**Task brief:** Each entry that follows must be output without any deviation.

══════════

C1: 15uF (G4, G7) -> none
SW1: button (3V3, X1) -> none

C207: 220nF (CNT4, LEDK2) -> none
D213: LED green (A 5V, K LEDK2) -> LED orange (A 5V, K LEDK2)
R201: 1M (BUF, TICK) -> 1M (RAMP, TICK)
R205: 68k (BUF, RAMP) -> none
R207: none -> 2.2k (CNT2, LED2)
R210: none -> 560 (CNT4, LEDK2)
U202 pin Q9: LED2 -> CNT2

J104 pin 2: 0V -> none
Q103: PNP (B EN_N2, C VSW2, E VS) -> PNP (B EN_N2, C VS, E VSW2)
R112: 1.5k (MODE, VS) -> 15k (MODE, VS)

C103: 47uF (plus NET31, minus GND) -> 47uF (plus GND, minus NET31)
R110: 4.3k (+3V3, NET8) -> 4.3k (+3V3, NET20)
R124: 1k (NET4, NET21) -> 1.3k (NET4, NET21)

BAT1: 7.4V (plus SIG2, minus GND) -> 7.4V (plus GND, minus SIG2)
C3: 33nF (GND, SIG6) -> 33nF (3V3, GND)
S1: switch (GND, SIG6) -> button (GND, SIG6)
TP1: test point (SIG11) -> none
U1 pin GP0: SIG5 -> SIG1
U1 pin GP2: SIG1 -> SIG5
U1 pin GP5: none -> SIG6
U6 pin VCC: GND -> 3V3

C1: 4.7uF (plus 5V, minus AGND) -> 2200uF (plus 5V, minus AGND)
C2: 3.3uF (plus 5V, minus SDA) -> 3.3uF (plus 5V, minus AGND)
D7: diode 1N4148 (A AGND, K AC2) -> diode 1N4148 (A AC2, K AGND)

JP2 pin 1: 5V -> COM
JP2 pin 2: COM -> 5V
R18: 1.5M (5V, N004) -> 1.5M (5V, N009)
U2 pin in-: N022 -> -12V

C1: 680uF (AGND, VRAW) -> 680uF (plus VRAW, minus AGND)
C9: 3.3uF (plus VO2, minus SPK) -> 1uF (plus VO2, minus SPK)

══════════

**Result of the task:**
C1: 15uF (G4, G7) -> none
SW1: button (3V3, X1) -> none

C207: 220nF (CNT4, LEDK2) -> none
D213: LED green (A 5V, K LEDK2) -> LED orange (A 5V, K LEDK2)
R201: 1M (BUF, TICK) -> 1M (RAMP, TICK)
R205: 68k (BUF, RAMP) -> none
R207: none -> 2.2k (CNT2, LED2)
R210: none -> 560 (CNT4, LEDK2)
U202 pin Q9: LED2 -> CNT2

J104 pin 2: 0V -> none
Q103: PNP (B EN_N2, C VSW2, E VS) -> PNP (B EN_N2, C VS, E VSW2)
R112: 1.5k (MODE, VS) -> 15k (MODE, VS)

C103: 47uF (plus NET31, minus GND) -> 47uF (plus GND, minus NET31)
R110: 4.3k (+3V3, NET8) -> 4.3k (+3V3, NET20)
R124: 1k (NET4, NET21) -> 1.3k (NET4, NET21)

BAT1: 7.4V (plus SIG2, minus GND) -> 7.4V (plus GND, minus SIG2)
C3: 33nF (GND, SIG6) -> 33nF (3V3, GND)
S1: switch (GND, SIG6) -> button (GND, SIG6)
TP1: test point (SIG11) -> none
U1 pin GP0: SIG5 -> SIG1
U1 pin GP2: SIG1 -> SIG5
U1 pin GP5: none -> SIG6
U6 pin VCC: GND -> 3V3

C1: 4.7uF (plus 5V, minus AGND) -> 2200uF (plus 5V, minus AGND)
C2: 3.3uF (plus 5V, minus SDA) -> 3.3uF (plus 5V, minus AGND)
D7: diode 1N4148 (A AGND, K AC2) -> diode 1N4148 (A AC2, K AGND)

JP2 pin 1: 5V -> COM
JP2 pin 2: COM -> 5V
R18: 1.5M (5V, N004) -> 1.5M (5V, N009)
U2 pin in-: N022 -> -12V

C1: 680uF (AGND, VRAW) -> 680uF (plus VRAW, minus AGND)
C9: 3.3uF (plus VO2, minus SPK) -> 1uF (plus VO2, minus SPK)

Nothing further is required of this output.